(Beginning of Records shown)

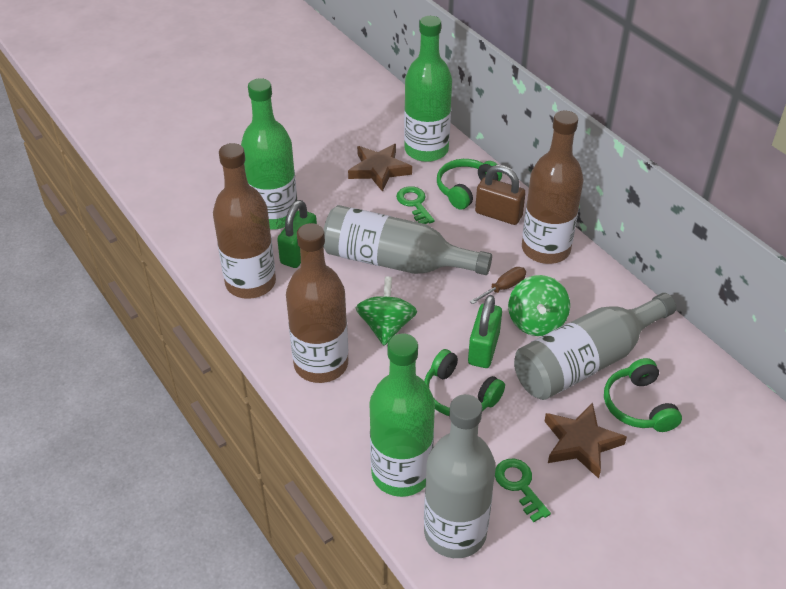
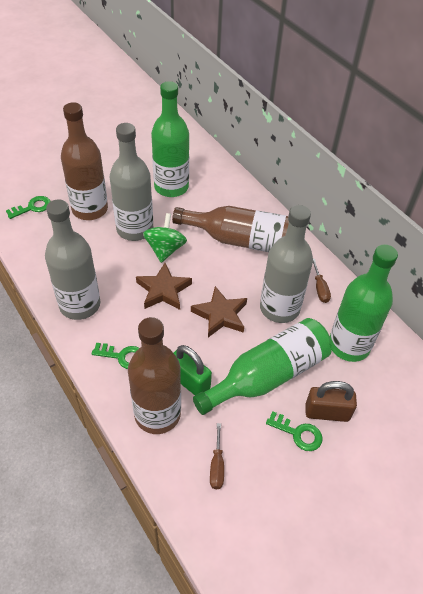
brown screwdriver: 1 -> 2
green headphones: 3 -> 0
green key: 2 -> 3
green padlock: 2 -> 1
green spinning top: 2 -> 1

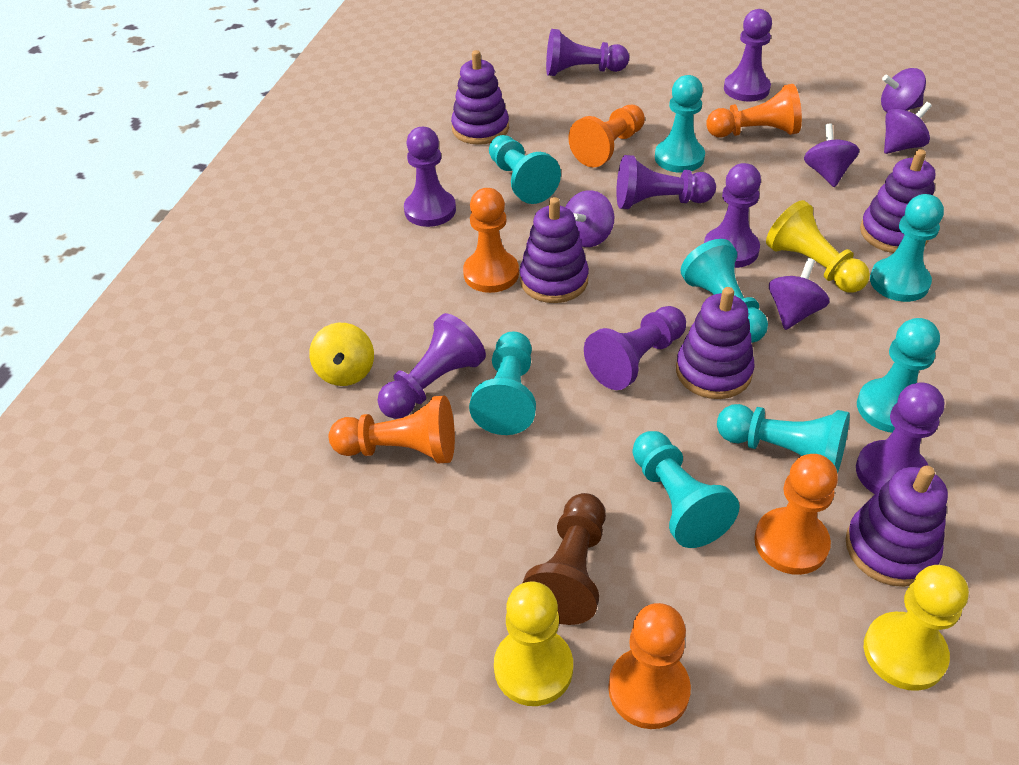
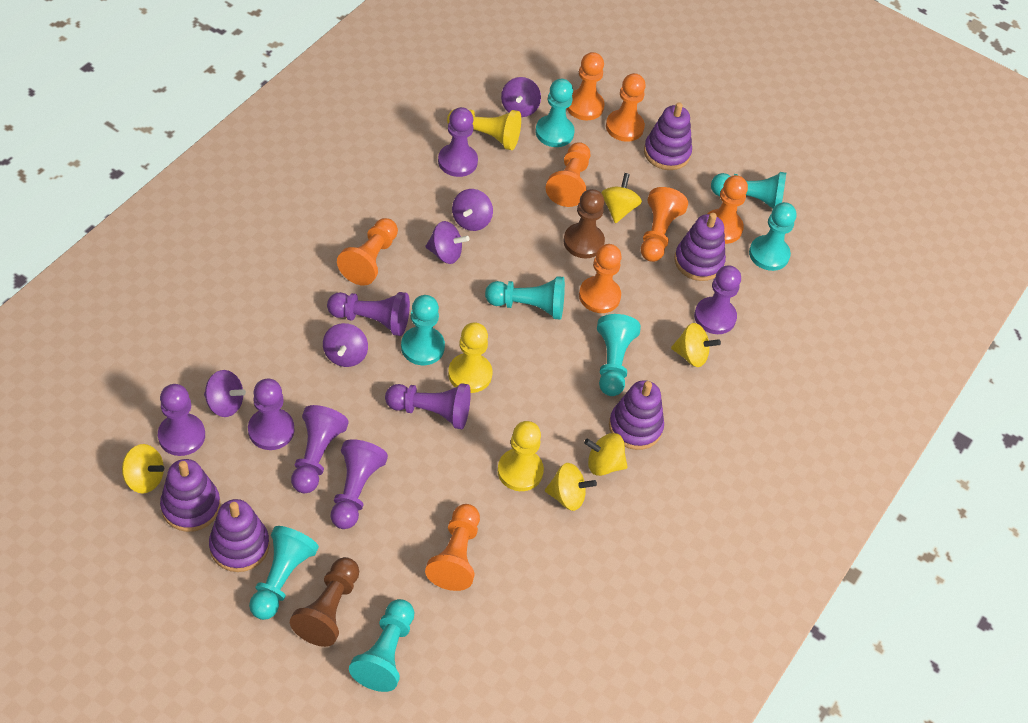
brown pawn: 1 -> 2
orange pawn: 6 -> 8
yellow spinning top: 1 -> 5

(End of Records shown)

Work instructions: Please report every line of the records above that contains the word "green".

Reply:
green headphones: 3 -> 0
green key: 2 -> 3
green padlock: 2 -> 1
green spinning top: 2 -> 1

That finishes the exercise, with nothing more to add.